-- The data follows --

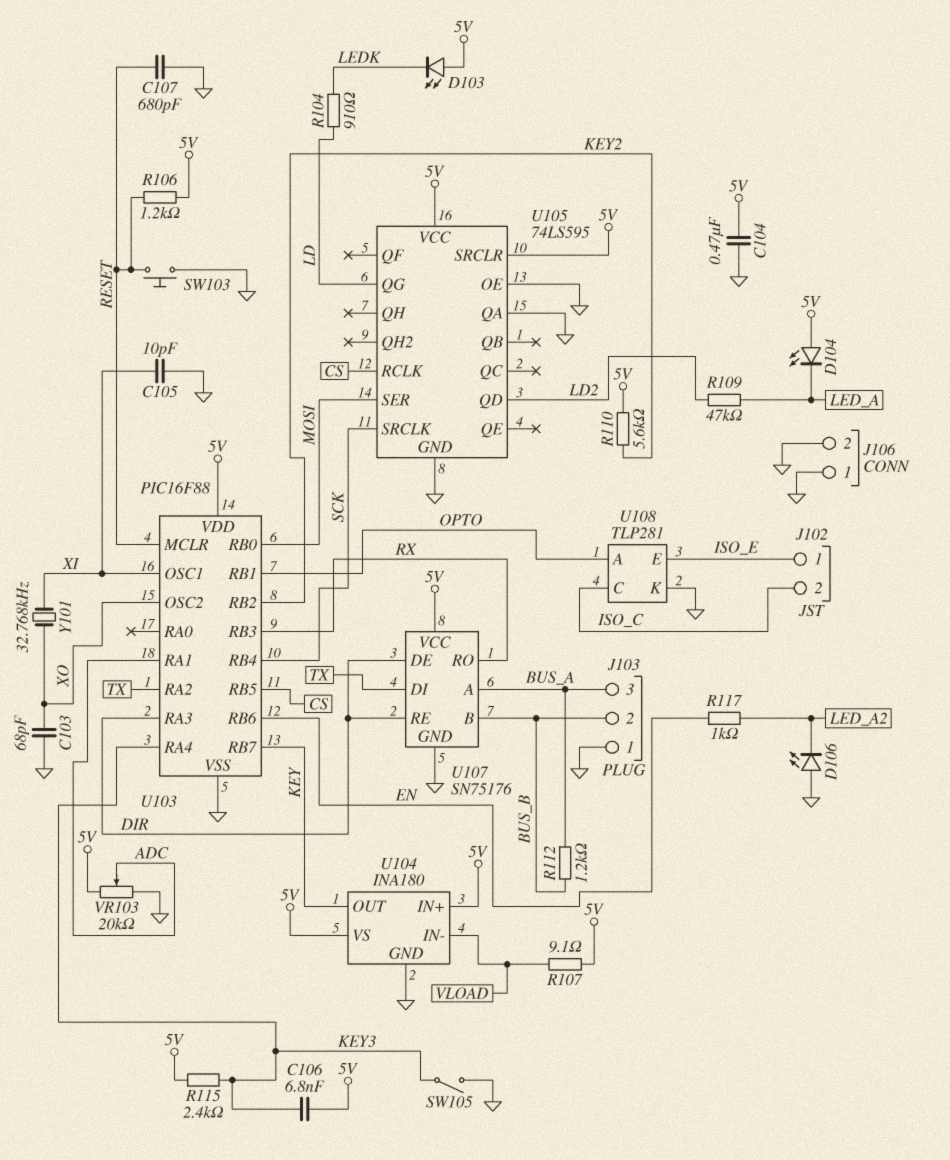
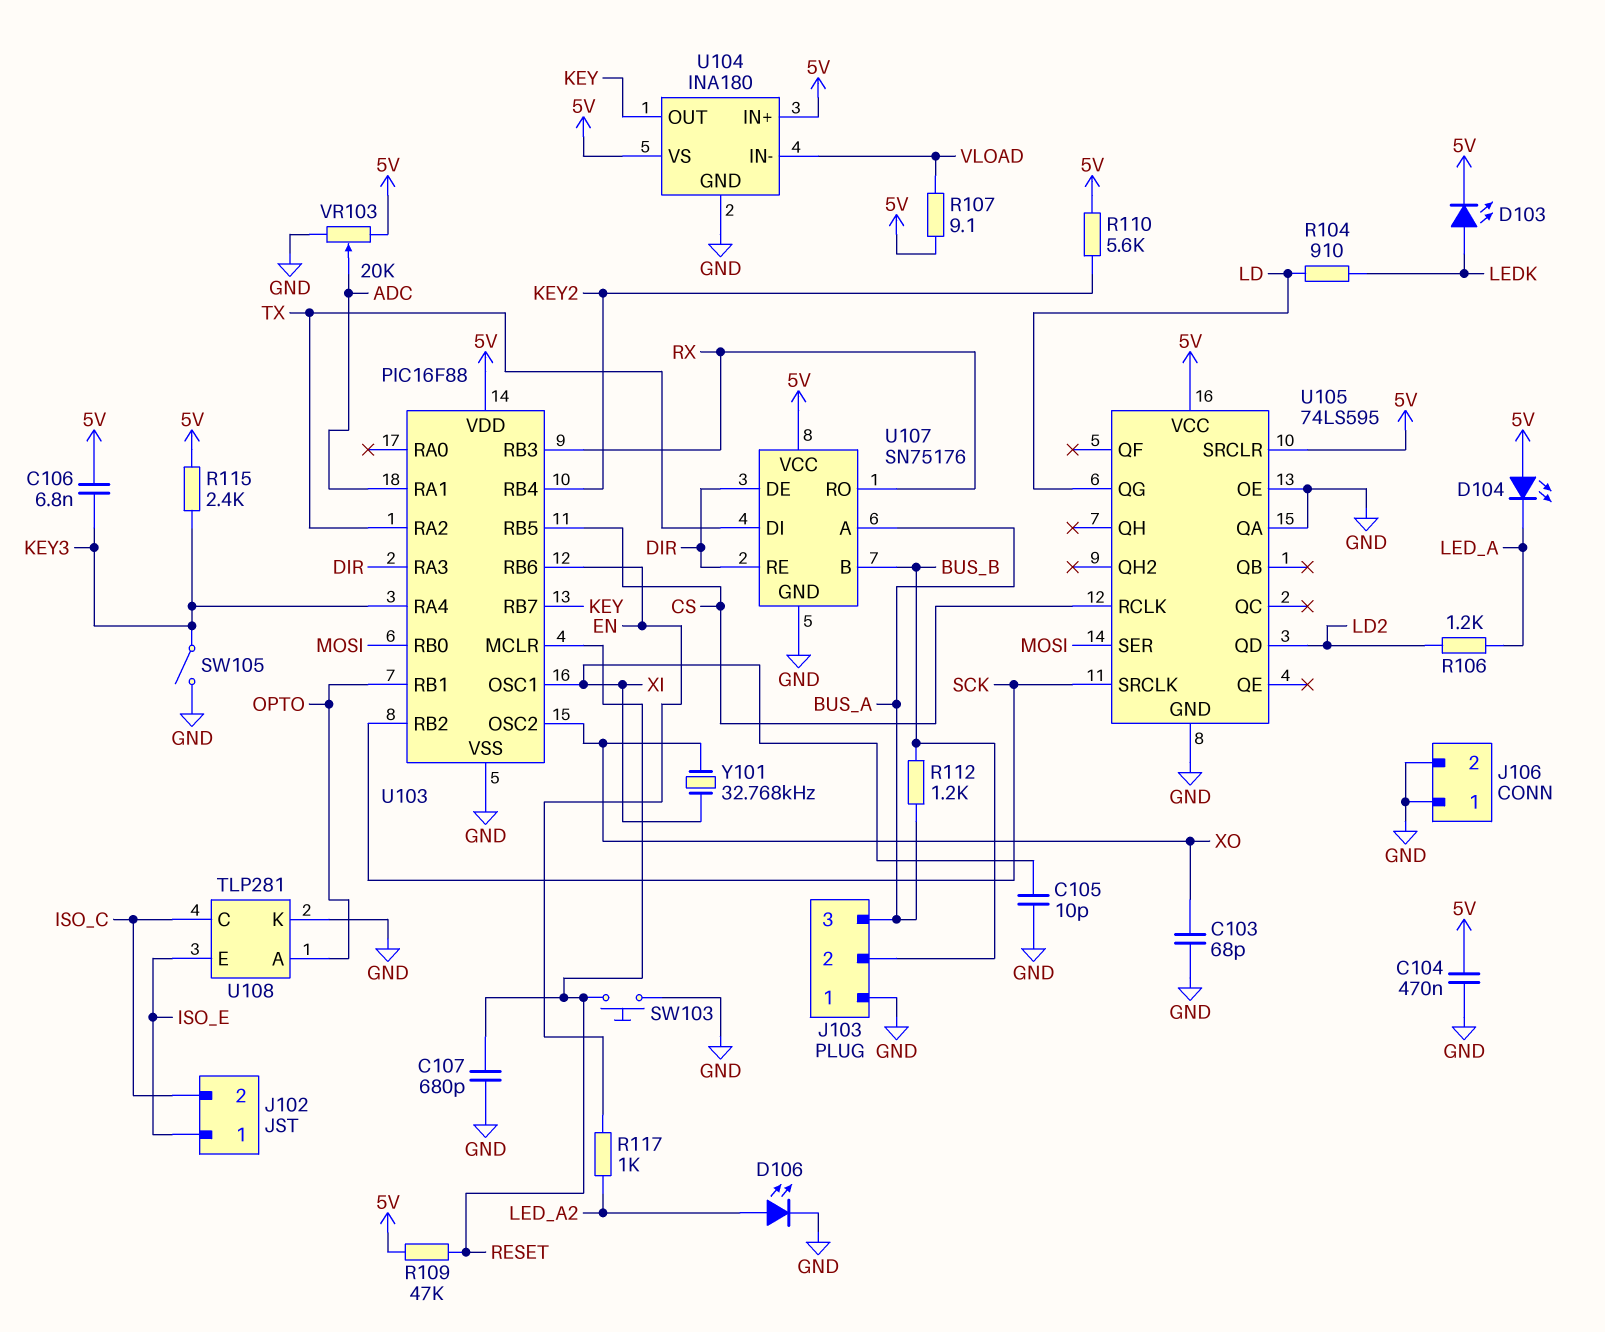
D103: LED (A 5V, K LEDK) -> LED (A LEDK, K 5V)
D106: LED (A GND, K LED_A2) -> LED (A LED_A2, K GND)
R106: 1.2k (5V, RESET) -> 1.2k (LD2, LED_A)
R109: 47k (LD2, LED_A) -> 47k (5V, RESET)
U103 pin RB2: KEY2 -> SCK
U103 pin RB4: SCK -> KEY2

-- The data concluded --

Look through the entries above and say how many lines contain "RESET", giving nothing but the number.

2